## Records from a dataset:

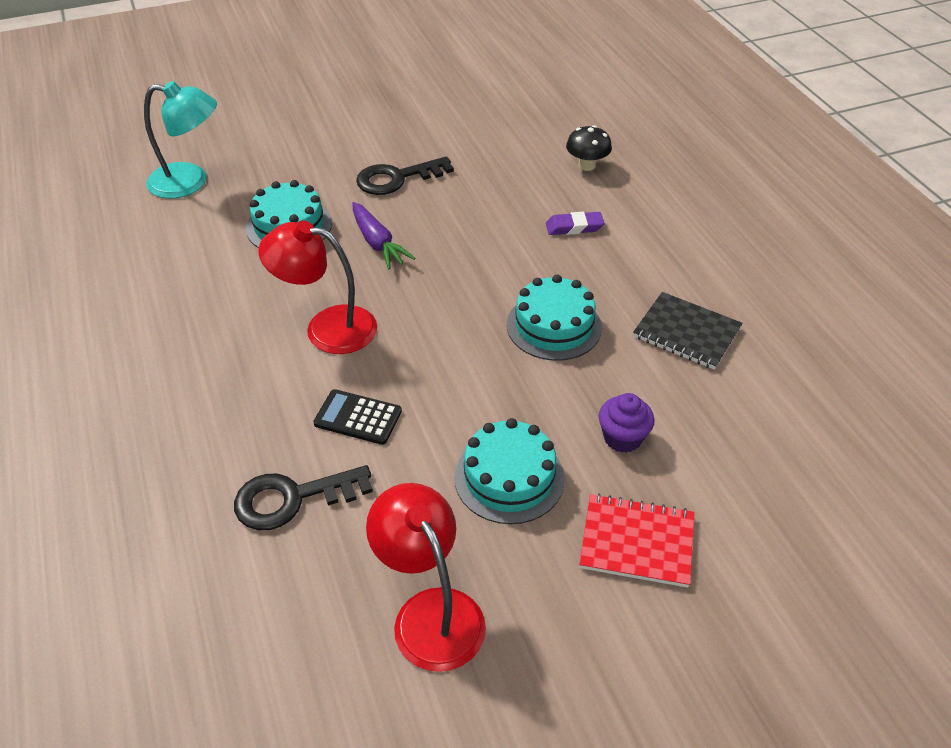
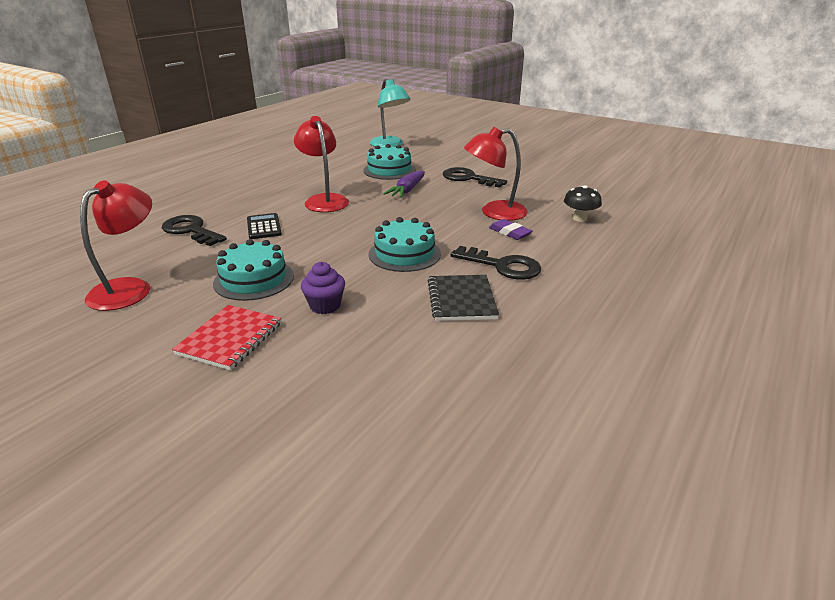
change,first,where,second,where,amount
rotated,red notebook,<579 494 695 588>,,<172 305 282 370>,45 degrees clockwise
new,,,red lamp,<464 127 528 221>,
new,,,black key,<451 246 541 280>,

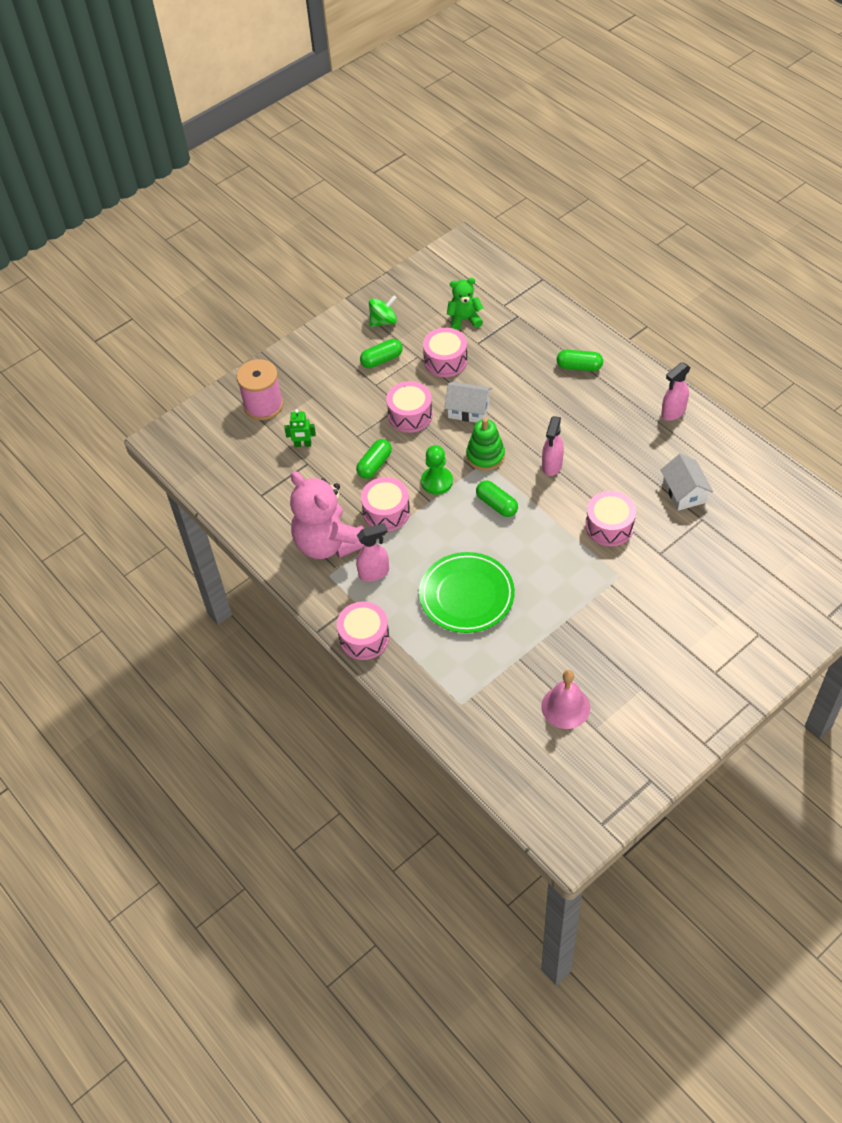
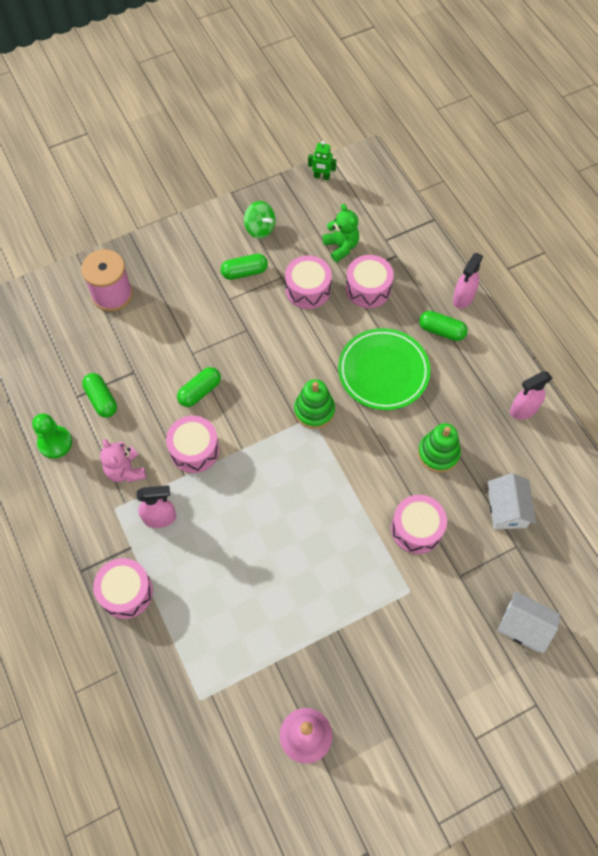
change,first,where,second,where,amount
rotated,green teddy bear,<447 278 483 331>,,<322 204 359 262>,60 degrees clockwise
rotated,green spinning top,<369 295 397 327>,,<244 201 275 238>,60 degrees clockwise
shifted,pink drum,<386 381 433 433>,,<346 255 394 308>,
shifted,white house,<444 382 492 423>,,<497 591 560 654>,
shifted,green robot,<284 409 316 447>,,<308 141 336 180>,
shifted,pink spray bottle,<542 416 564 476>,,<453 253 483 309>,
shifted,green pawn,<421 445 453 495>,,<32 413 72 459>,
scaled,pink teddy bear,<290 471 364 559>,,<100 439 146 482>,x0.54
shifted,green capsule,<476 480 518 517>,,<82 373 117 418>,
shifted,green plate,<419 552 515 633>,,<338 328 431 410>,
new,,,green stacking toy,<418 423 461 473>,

## EXERCISE INSTRUCTIONS:
Retype the data exactly as it stands, but keep the images out of your copy.

## ANSWER AREA:
change,first,where,second,where,amount
rotated,red notebook,<579 494 695 588>,,<172 305 282 370>,45 degrees clockwise
new,,,red lamp,<464 127 528 221>,
new,,,black key,<451 246 541 280>,

change,first,where,second,where,amount
rotated,green teddy bear,<447 278 483 331>,,<322 204 359 262>,60 degrees clockwise
rotated,green spinning top,<369 295 397 327>,,<244 201 275 238>,60 degrees clockwise
shifted,pink drum,<386 381 433 433>,,<346 255 394 308>,
shifted,white house,<444 382 492 423>,,<497 591 560 654>,
shifted,green robot,<284 409 316 447>,,<308 141 336 180>,
shifted,pink spray bottle,<542 416 564 476>,,<453 253 483 309>,
shifted,green pawn,<421 445 453 495>,,<32 413 72 459>,
scaled,pink teddy bear,<290 471 364 559>,,<100 439 146 482>,x0.54
shifted,green capsule,<476 480 518 517>,,<82 373 117 418>,
shifted,green plate,<419 552 515 633>,,<338 328 431 410>,
new,,,green stacking toy,<418 423 461 473>,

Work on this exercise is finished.